Brief:
Your copy must hold all of the data below, unchanged and without images.
Input data below:
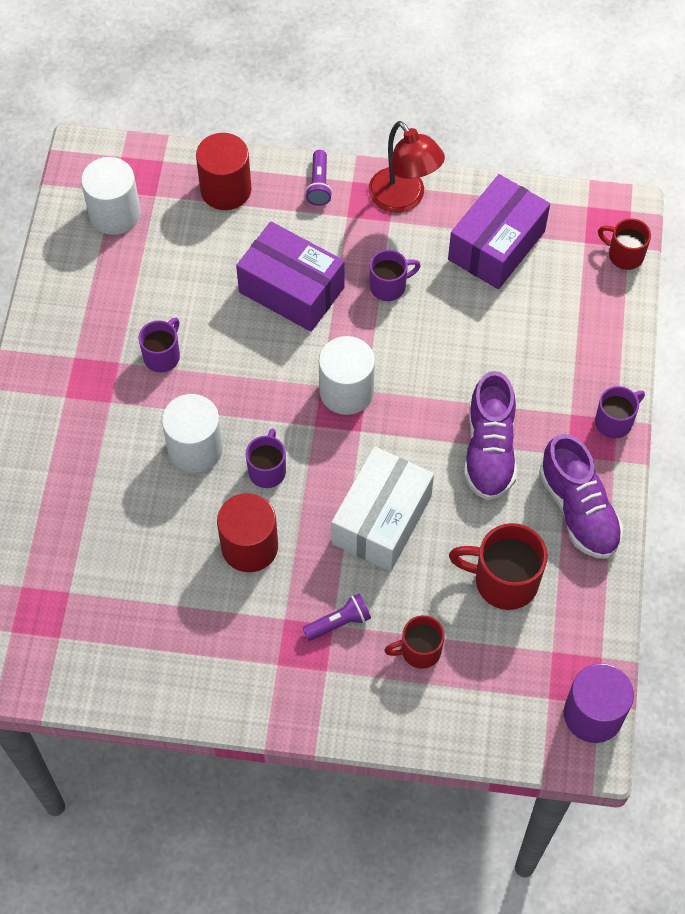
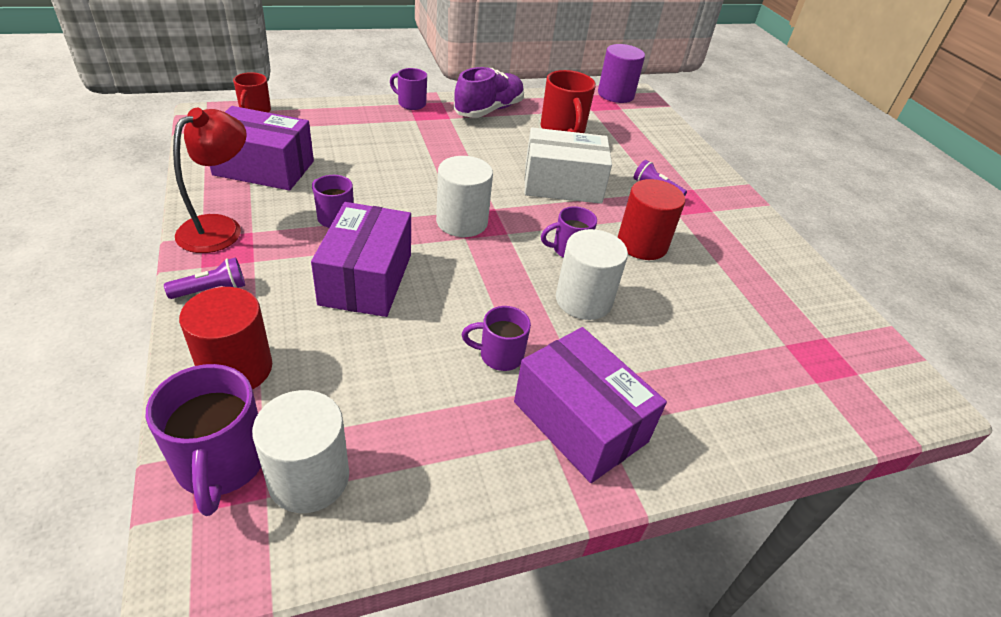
camera: 120 degrees left, 20 degrees down
(77, 383) = (580, 422): none -> purple box
(148, 172) = (221, 464): none -> purple mug
(419, 651) = (640, 154): red mug -> none
(489, 450) = (468, 147): purple shoe -> none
End of Input data.
Worked solution:
camera: 120 degrees left, 20 degrees down
(77, 383) = (580, 422): none -> purple box
(148, 172) = (221, 464): none -> purple mug
(419, 651) = (640, 154): red mug -> none
(489, 450) = (468, 147): purple shoe -> none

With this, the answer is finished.